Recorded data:
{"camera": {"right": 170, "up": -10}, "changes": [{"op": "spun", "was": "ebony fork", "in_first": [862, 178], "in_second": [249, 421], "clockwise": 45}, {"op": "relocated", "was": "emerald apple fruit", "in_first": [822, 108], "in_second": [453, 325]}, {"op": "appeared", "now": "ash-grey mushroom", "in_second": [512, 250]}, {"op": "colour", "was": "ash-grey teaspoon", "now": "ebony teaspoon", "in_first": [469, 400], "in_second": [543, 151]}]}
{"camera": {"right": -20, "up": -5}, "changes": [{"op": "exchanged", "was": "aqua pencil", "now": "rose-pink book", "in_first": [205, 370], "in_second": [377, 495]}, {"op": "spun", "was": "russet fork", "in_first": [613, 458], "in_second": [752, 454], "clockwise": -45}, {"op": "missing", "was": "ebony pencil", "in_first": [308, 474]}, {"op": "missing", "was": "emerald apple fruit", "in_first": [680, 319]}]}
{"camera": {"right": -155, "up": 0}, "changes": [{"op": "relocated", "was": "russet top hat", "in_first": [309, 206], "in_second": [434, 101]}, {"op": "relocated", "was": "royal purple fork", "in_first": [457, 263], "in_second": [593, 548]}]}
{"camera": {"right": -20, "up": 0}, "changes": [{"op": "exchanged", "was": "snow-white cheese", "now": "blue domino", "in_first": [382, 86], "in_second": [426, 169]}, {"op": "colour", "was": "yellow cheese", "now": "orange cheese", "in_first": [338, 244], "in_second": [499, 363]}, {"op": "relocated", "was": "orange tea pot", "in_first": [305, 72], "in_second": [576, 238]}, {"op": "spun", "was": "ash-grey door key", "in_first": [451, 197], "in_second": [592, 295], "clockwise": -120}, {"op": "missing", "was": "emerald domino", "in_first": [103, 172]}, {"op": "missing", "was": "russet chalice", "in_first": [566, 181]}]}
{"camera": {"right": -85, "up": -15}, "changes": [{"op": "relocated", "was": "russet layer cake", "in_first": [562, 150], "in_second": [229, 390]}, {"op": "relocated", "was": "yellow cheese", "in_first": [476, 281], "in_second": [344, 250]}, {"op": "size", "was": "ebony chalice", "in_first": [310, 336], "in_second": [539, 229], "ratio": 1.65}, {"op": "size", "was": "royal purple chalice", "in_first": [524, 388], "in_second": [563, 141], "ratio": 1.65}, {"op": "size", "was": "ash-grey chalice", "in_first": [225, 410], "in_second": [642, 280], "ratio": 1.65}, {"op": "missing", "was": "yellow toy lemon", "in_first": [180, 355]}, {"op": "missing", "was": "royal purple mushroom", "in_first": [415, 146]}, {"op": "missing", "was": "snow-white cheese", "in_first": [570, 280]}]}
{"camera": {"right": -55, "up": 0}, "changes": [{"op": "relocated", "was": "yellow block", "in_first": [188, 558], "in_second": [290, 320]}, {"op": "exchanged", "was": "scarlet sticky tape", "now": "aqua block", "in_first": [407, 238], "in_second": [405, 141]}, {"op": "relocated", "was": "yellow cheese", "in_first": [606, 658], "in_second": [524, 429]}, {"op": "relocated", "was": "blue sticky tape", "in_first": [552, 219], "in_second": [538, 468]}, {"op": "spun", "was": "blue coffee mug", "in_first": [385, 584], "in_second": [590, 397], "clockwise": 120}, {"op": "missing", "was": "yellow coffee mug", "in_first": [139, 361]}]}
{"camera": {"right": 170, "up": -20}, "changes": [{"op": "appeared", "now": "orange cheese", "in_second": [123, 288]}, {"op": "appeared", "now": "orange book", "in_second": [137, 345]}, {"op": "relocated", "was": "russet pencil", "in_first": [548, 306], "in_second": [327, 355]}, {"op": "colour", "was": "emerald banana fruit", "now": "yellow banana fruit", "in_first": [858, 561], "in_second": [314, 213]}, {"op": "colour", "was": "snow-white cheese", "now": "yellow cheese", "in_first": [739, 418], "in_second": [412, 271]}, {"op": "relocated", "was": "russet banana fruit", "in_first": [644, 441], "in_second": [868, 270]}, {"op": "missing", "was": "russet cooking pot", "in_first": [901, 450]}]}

Exercise aim
Print every entry exactly as written.

Response for this exercise
{"camera": {"right": 170, "up": -10}, "changes": [{"op": "spun", "was": "ebony fork", "in_first": [862, 178], "in_second": [249, 421], "clockwise": 45}, {"op": "relocated", "was": "emerald apple fruit", "in_first": [822, 108], "in_second": [453, 325]}, {"op": "appeared", "now": "ash-grey mushroom", "in_second": [512, 250]}, {"op": "colour", "was": "ash-grey teaspoon", "now": "ebony teaspoon", "in_first": [469, 400], "in_second": [543, 151]}]}
{"camera": {"right": -20, "up": -5}, "changes": [{"op": "exchanged", "was": "aqua pencil", "now": "rose-pink book", "in_first": [205, 370], "in_second": [377, 495]}, {"op": "spun", "was": "russet fork", "in_first": [613, 458], "in_second": [752, 454], "clockwise": -45}, {"op": "missing", "was": "ebony pencil", "in_first": [308, 474]}, {"op": "missing", "was": "emerald apple fruit", "in_first": [680, 319]}]}
{"camera": {"right": -155, "up": 0}, "changes": [{"op": "relocated", "was": "russet top hat", "in_first": [309, 206], "in_second": [434, 101]}, {"op": "relocated", "was": "royal purple fork", "in_first": [457, 263], "in_second": [593, 548]}]}
{"camera": {"right": -20, "up": 0}, "changes": [{"op": "exchanged", "was": "snow-white cheese", "now": "blue domino", "in_first": [382, 86], "in_second": [426, 169]}, {"op": "colour", "was": "yellow cheese", "now": "orange cheese", "in_first": [338, 244], "in_second": [499, 363]}, {"op": "relocated", "was": "orange tea pot", "in_first": [305, 72], "in_second": [576, 238]}, {"op": "spun", "was": "ash-grey door key", "in_first": [451, 197], "in_second": [592, 295], "clockwise": -120}, {"op": "missing", "was": "emerald domino", "in_first": [103, 172]}, {"op": "missing", "was": "russet chalice", "in_first": [566, 181]}]}
{"camera": {"right": -85, "up": -15}, "changes": [{"op": "relocated", "was": "russet layer cake", "in_first": [562, 150], "in_second": [229, 390]}, {"op": "relocated", "was": "yellow cheese", "in_first": [476, 281], "in_second": [344, 250]}, {"op": "size", "was": "ebony chalice", "in_first": [310, 336], "in_second": [539, 229], "ratio": 1.65}, {"op": "size", "was": "royal purple chalice", "in_first": [524, 388], "in_second": [563, 141], "ratio": 1.65}, {"op": "size", "was": "ash-grey chalice", "in_first": [225, 410], "in_second": [642, 280], "ratio": 1.65}, {"op": "missing", "was": "yellow toy lemon", "in_first": [180, 355]}, {"op": "missing", "was": "royal purple mushroom", "in_first": [415, 146]}, {"op": "missing", "was": "snow-white cheese", "in_first": [570, 280]}]}
{"camera": {"right": -55, "up": 0}, "changes": [{"op": "relocated", "was": "yellow block", "in_first": [188, 558], "in_second": [290, 320]}, {"op": "exchanged", "was": "scarlet sticky tape", "now": "aqua block", "in_first": [407, 238], "in_second": [405, 141]}, {"op": "relocated", "was": "yellow cheese", "in_first": [606, 658], "in_second": [524, 429]}, {"op": "relocated", "was": "blue sticky tape", "in_first": [552, 219], "in_second": [538, 468]}, {"op": "spun", "was": "blue coffee mug", "in_first": [385, 584], "in_second": [590, 397], "clockwise": 120}, {"op": "missing", "was": "yellow coffee mug", "in_first": [139, 361]}]}
{"camera": {"right": 170, "up": -20}, "changes": [{"op": "appeared", "now": "orange cheese", "in_second": [123, 288]}, {"op": "appeared", "now": "orange book", "in_second": [137, 345]}, {"op": "relocated", "was": "russet pencil", "in_first": [548, 306], "in_second": [327, 355]}, {"op": "colour", "was": "emerald banana fruit", "now": "yellow banana fruit", "in_first": [858, 561], "in_second": [314, 213]}, {"op": "colour", "was": "snow-white cheese", "now": "yellow cheese", "in_first": [739, 418], "in_second": [412, 271]}, {"op": "relocated", "was": "russet banana fruit", "in_first": [644, 441], "in_second": [868, 270]}, {"op": "missing", "was": "russet cooking pot", "in_first": [901, 450]}]}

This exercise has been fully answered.